**GIVEN ENTRIES:**
_____

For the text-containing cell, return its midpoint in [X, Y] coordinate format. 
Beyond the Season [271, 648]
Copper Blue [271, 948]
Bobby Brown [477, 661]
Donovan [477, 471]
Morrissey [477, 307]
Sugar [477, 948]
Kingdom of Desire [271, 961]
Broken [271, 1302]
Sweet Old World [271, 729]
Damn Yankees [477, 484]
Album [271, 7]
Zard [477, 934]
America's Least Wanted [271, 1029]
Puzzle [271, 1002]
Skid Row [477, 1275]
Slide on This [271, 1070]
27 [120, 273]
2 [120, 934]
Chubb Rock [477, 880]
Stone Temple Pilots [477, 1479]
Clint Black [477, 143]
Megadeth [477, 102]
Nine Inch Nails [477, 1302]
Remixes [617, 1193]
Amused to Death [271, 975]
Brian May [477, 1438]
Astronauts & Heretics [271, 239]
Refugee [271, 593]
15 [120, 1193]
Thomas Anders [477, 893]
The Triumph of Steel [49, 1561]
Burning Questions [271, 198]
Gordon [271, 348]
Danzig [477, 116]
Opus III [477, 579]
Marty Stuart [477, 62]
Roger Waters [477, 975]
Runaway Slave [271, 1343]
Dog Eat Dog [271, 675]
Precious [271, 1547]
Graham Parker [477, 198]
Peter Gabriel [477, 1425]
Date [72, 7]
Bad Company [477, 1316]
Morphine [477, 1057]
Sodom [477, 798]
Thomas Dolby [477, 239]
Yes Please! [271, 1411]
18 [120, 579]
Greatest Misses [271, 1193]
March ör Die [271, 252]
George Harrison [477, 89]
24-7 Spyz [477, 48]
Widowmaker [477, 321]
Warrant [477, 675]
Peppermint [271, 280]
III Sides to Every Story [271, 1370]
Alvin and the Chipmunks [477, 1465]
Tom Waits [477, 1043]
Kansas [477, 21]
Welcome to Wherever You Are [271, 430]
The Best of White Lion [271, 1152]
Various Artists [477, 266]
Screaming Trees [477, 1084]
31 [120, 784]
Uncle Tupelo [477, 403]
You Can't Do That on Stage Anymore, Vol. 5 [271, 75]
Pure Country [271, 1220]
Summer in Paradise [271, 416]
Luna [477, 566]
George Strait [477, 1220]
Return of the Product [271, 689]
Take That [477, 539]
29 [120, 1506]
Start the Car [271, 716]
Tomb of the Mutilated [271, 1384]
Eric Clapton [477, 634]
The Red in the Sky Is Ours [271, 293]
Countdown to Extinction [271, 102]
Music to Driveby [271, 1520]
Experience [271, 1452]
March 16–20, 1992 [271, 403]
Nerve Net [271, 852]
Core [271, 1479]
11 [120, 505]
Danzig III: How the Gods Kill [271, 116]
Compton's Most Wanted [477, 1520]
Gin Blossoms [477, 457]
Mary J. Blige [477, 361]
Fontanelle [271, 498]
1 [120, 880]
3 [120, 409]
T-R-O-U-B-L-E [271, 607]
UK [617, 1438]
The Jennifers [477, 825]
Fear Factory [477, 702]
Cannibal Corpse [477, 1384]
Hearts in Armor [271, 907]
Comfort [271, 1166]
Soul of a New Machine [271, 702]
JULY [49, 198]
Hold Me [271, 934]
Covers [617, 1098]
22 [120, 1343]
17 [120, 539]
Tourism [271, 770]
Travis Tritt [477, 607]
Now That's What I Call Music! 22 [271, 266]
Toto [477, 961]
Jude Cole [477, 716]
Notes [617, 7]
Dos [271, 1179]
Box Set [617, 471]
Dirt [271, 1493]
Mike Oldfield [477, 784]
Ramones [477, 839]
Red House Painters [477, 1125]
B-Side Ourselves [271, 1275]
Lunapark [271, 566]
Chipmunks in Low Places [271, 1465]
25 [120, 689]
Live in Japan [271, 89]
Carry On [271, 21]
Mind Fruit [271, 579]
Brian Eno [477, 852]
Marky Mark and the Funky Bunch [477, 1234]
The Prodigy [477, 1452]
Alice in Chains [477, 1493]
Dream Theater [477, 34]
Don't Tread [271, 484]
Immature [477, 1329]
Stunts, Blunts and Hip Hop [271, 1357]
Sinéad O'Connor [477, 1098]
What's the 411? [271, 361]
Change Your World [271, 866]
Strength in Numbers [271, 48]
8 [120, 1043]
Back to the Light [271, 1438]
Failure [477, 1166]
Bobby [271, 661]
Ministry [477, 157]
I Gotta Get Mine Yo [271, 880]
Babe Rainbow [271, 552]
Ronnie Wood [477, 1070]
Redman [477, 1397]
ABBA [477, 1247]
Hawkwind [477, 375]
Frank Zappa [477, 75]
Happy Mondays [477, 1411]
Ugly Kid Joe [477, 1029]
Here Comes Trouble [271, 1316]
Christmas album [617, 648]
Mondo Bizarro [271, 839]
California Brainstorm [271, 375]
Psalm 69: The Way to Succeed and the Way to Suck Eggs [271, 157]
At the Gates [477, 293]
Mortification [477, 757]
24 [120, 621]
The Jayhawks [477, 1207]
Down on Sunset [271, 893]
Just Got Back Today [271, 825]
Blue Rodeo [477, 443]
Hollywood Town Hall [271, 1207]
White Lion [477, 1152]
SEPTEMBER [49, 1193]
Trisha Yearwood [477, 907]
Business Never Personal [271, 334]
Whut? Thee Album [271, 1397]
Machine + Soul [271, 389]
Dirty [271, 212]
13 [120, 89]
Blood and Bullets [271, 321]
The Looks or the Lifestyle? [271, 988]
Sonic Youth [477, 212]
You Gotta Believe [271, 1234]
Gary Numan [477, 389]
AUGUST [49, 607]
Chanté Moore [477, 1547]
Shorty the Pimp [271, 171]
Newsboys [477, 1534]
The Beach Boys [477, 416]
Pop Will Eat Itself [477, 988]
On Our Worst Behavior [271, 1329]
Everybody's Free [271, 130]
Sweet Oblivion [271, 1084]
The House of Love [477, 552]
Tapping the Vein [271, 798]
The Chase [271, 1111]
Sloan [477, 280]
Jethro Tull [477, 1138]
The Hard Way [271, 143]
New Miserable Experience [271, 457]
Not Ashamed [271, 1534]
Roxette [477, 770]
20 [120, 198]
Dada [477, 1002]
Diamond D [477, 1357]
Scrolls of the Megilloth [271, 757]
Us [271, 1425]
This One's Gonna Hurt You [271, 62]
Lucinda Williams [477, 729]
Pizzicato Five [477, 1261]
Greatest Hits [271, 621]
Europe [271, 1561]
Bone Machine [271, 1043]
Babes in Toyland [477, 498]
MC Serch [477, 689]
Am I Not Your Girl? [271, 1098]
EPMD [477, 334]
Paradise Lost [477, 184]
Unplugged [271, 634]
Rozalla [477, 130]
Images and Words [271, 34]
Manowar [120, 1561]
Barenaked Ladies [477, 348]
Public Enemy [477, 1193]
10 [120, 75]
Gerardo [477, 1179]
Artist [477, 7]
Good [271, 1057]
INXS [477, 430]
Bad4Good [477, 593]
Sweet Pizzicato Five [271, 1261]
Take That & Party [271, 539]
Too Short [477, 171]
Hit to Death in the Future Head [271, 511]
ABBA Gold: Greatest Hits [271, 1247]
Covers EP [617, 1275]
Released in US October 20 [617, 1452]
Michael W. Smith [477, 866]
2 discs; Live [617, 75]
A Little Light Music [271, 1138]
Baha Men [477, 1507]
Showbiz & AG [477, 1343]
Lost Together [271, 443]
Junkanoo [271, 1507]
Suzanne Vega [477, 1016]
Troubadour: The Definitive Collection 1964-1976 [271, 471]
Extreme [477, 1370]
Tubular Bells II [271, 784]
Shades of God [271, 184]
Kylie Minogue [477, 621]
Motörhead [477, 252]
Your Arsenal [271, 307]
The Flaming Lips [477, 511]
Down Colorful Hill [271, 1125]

_____

**WRITTEN REQUEST:** Format each line of the records above as a Markdown table with two columns, Row and Line. Number the rows in order and leave out any blank lines.

**EXERCISE SOLUTION:**
| Row | Line |
|---|---|
| 1 | For the text-containing cell, return its midpoint in [X, Y] coordinate format.  |
| 2 | Beyond the Season [271, 648] |
| 3 | Copper Blue [271, 948] |
| 4 | Bobby Brown [477, 661] |
| 5 | Donovan [477, 471] |
| 6 | Morrissey [477, 307] |
| 7 | Sugar [477, 948] |
| 8 | Kingdom of Desire [271, 961] |
| 9 | Broken [271, 1302] |
| 10 | Sweet Old World [271, 729] |
| 11 | Damn Yankees [477, 484] |
| 12 | Album [271, 7] |
| 13 | Zard [477, 934] |
| 14 | America's Least Wanted [271, 1029] |
| 15 | Puzzle [271, 1002] |
| 16 | Skid Row [477, 1275] |
| 17 | Slide on This [271, 1070] |
| 18 | 27 [120, 273] |
| 19 | 2 [120, 934] |
| 20 | Chubb Rock [477, 880] |
| 21 | Stone Temple Pilots [477, 1479] |
| 22 | Clint Black [477, 143] |
| 23 | Megadeth [477, 102] |
| 24 | Nine Inch Nails [477, 1302] |
| 25 | Remixes [617, 1193] |
| 26 | Amused to Death [271, 975] |
| 27 | Brian May [477, 1438] |
| 28 | Astronauts & Heretics [271, 239] |
| 29 | Refugee [271, 593] |
| 30 | 15 [120, 1193] |
| 31 | Thomas Anders [477, 893] |
| 32 | The Triumph of Steel [49, 1561] |
| 33 | Burning Questions [271, 198] |
| 34 | Gordon [271, 348] |
| 35 | Danzig [477, 116] |
| 36 | Opus III [477, 579] |
| 37 | Marty Stuart [477, 62] |
| 38 | Roger Waters [477, 975] |
| 39 | Runaway Slave [271, 1343] |
| 40 | Dog Eat Dog [271, 675] |
| 41 | Precious [271, 1547] |
| 42 | Graham Parker [477, 198] |
| 43 | Peter Gabriel [477, 1425] |
| 44 | Date [72, 7] |
| 45 | Bad Company [477, 1316] |
| 46 | Morphine [477, 1057] |
| 47 | Sodom [477, 798] |
| 48 | Thomas Dolby [477, 239] |
| 49 | Yes Please! [271, 1411] |
| 50 | 18 [120, 579] |
| 51 | Greatest Misses [271, 1193] |
| 52 | March ör Die [271, 252] |
| 53 | George Harrison [477, 89] |
| 54 | 24-7 Spyz [477, 48] |
| 55 | Widowmaker [477, 321] |
| 56 | Warrant [477, 675] |
| 57 | Peppermint [271, 280] |
| 58 | III Sides to Every Story [271, 1370] |
| 59 | Alvin and the Chipmunks [477, 1465] |
| 60 | Tom Waits [477, 1043] |
| 61 | Kansas [477, 21] |
| 62 | Welcome to Wherever You Are [271, 430] |
| 63 | The Best of White Lion [271, 1152] |
| 64 | Various Artists [477, 266] |
| 65 | Screaming Trees [477, 1084] |
| 66 | 31 [120, 784] |
| 67 | Uncle Tupelo [477, 403] |
| 68 | You Can't Do That on Stage Anymore, Vol. 5 [271, 75] |
| 69 | Pure Country [271, 1220] |
| 70 | Summer in Paradise [271, 416] |
| 71 | Luna [477, 566] |
| 72 | George Strait [477, 1220] |
| 73 | Return of the Product [271, 689] |
| 74 | Take That [477, 539] |
| 75 | 29 [120, 1506] |
| 76 | Start the Car [271, 716] |
| 77 | Tomb of the Mutilated [271, 1384] |
| 78 | Eric Clapton [477, 634] |
| 79 | The Red in the Sky Is Ours [271, 293] |
| 80 | Countdown to Extinction [271, 102] |
| 81 | Music to Driveby [271, 1520] |
| 82 | Experience [271, 1452] |
| 83 | March 16–20, 1992 [271, 403] |
| 84 | Nerve Net [271, 852] |
| 85 | Core [271, 1479] |
| 86 | 11 [120, 505] |
| 87 | Danzig III: How the Gods Kill [271, 116] |
| 88 | Compton's Most Wanted [477, 1520] |
| 89 | Gin Blossoms [477, 457] |
| 90 | Mary J. Blige [477, 361] |
| 91 | Fontanelle [271, 498] |
| 92 | 1 [120, 880] |
| 93 | 3 [120, 409] |
| 94 | T-R-O-U-B-L-E [271, 607] |
| 95 | UK [617, 1438] |
| 96 | The Jennifers [477, 825] |
| 97 | Fear Factory [477, 702] |
| 98 | Cannibal Corpse [477, 1384] |
| 99 | Hearts in Armor [271, 907] |
| 100 | Comfort [271, 1166] |
| 101 | Soul of a New Machine [271, 702] |
| 102 | JULY [49, 198] |
| 103 | Hold Me [271, 934] |
| 104 | Covers [617, 1098] |
| 105 | 22 [120, 1343] |
| 106 | 17 [120, 539] |
| 107 | Tourism [271, 770] |
| 108 | Travis Tritt [477, 607] |
| 109 | Now That's What I Call Music! 22 [271, 266] |
| 110 | Toto [477, 961] |
| 111 | Jude Cole [477, 716] |
| 112 | Notes [617, 7] |
| 113 | Dos [271, 1179] |
| 114 | Box Set [617, 471] |
| 115 | Dirt [271, 1493] |
| 116 | Mike Oldfield [477, 784] |
| 117 | Ramones [477, 839] |
| 118 | Red House Painters [477, 1125] |
| 119 | B-Side Ourselves [271, 1275] |
| 120 | Lunapark [271, 566] |
| 121 | Chipmunks in Low Places [271, 1465] |
| 122 | 25 [120, 689] |
| 123 | Live in Japan [271, 89] |
| 124 | Carry On [271, 21] |
| 125 | Mind Fruit [271, 579] |
| 126 | Brian Eno [477, 852] |
| 127 | Marky Mark and the Funky Bunch [477, 1234] |
| 128 | The Prodigy [477, 1452] |
| 129 | Alice in Chains [477, 1493] |
| 130 | Dream Theater [477, 34] |
| 131 | Don't Tread [271, 484] |
| 132 | Immature [477, 1329] |
| 133 | Stunts, Blunts and Hip Hop [271, 1357] |
| 134 | Sinéad O'Connor [477, 1098] |
| 135 | What's the 411? [271, 361] |
| 136 | Change Your World [271, 866] |
| 137 | Strength in Numbers [271, 48] |
| 138 | 8 [120, 1043] |
| 139 | Back to the Light [271, 1438] |
| 140 | Failure [477, 1166] |
| 141 | Bobby [271, 661] |
| 142 | Ministry [477, 157] |
| 143 | I Gotta Get Mine Yo [271, 880] |
| 144 | Babe Rainbow [271, 552] |
| 145 | Ronnie Wood [477, 1070] |
| 146 | Redman [477, 1397] |
| 147 | ABBA [477, 1247] |
| 148 | Hawkwind [477, 375] |
| 149 | Frank Zappa [477, 75] |
| 150 | Happy Mondays [477, 1411] |
| 151 | Ugly Kid Joe [477, 1029] |
| 152 | Here Comes Trouble [271, 1316] |
| 153 | Christmas album [617, 648] |
| 154 | Mondo Bizarro [271, 839] |
| 155 | California Brainstorm [271, 375] |
| 156 | Psalm 69: The Way to Succeed and the Way to Suck Eggs [271, 157] |
| 157 | At the Gates [477, 293] |
| 158 | Mortification [477, 757] |
| 159 | 24 [120, 621] |
| 160 | The Jayhawks [477, 1207] |
| 161 | Down on Sunset [271, 893] |
| 162 | Just Got Back Today [271, 825] |
| 163 | Blue Rodeo [477, 443] |
| 164 | Hollywood Town Hall [271, 1207] |
| 165 | White Lion [477, 1152] |
| 166 | SEPTEMBER [49, 1193] |
| 167 | Trisha Yearwood [477, 907] |
| 168 | Business Never Personal [271, 334] |
| 169 | Whut? Thee Album [271, 1397] |
| 170 | Machine + Soul [271, 389] |
| 171 | Dirty [271, 212] |
| 172 | 13 [120, 89] |
| 173 | Blood and Bullets [271, 321] |
| 174 | The Looks or the Lifestyle? [271, 988] |
| 175 | Sonic Youth [477, 212] |
| 176 | You Gotta Believe [271, 1234] |
| 177 | Gary Numan [477, 389] |
| 178 | AUGUST [49, 607] |
| 179 | Chanté Moore [477, 1547] |
| 180 | Shorty the Pimp [271, 171] |
| 181 | Newsboys [477, 1534] |
| 182 | The Beach Boys [477, 416] |
| 183 | Pop Will Eat Itself [477, 988] |
| 184 | On Our Worst Behavior [271, 1329] |
| 185 | Everybody's Free [271, 130] |
| 186 | Sweet Oblivion [271, 1084] |
| 187 | The House of Love [477, 552] |
| 188 | Tapping the Vein [271, 798] |
| 189 | The Chase [271, 1111] |
| 190 | Sloan [477, 280] |
| 191 | Jethro Tull [477, 1138] |
| 192 | The Hard Way [271, 143] |
| 193 | New Miserable Experience [271, 457] |
| 194 | Not Ashamed [271, 1534] |
| 195 | Roxette [477, 770] |
| 196 | 20 [120, 198] |
| 197 | Dada [477, 1002] |
| 198 | Diamond D [477, 1357] |
| 199 | Scrolls of the Megilloth [271, 757] |
| 200 | Us [271, 1425] |
| 201 | This One's Gonna Hurt You [271, 62] |
| 202 | Lucinda Williams [477, 729] |
| 203 | Pizzicato Five [477, 1261] |
| 204 | Greatest Hits [271, 621] |
| 205 | Europe [271, 1561] |
| 206 | Bone Machine [271, 1043] |
| 207 | Babes in Toyland [477, 498] |
| 208 | MC Serch [477, 689] |
| 209 | Am I Not Your Girl? [271, 1098] |
| 210 | EPMD [477, 334] |
| 211 | Paradise Lost [477, 184] |
| 212 | Unplugged [271, 634] |
| 213 | Rozalla [477, 130] |
| 214 | Images and Words [271, 34] |
| 215 | Manowar [120, 1561] |
| 216 | Barenaked Ladies [477, 348] |
| 217 | Public Enemy [477, 1193] |
| 218 | 10 [120, 75] |
| 219 | Gerardo [477, 1179] |
| 220 | Artist [477, 7] |
| 221 | Good [271, 1057] |
| 222 | INXS [477, 430] |
| 223 | Bad4Good [477, 593] |
| 224 | Sweet Pizzicato Five [271, 1261] |
| 225 | Take That & Party [271, 539] |
| 226 | Too Short [477, 171] |
| 227 | Hit to Death in the Future Head [271, 511] |
| 228 | ABBA Gold: Greatest Hits [271, 1247] |
| 229 | Covers EP [617, 1275] |
| 230 | Released in US October 20 [617, 1452] |
| 231 | Michael W. Smith [477, 866] |
| 232 | 2 discs; Live [617, 75] |
| 233 | A Little Light Music [271, 1138] |
| 234 | Baha Men [477, 1507] |
| 235 | Showbiz & AG [477, 1343] |
| 236 | Lost Together [271, 443] |
| 237 | Junkanoo [271, 1507] |
| 238 | Suzanne Vega [477, 1016] |
| 239 | Troubadour: The Definitive Collection 1964-1976 [271, 471] |
| 240 | Extreme [477, 1370] |
| 241 | Tubular Bells II [271, 784] |
| 242 | Shades of God [271, 184] |
| 243 | Kylie Minogue [477, 621] |
| 244 | Motörhead [477, 252] |
| 245 | Your Arsenal [271, 307] |
| 246 | The Flaming Lips [477, 511] |
| 247 | Down Colorful Hill [271, 1125] |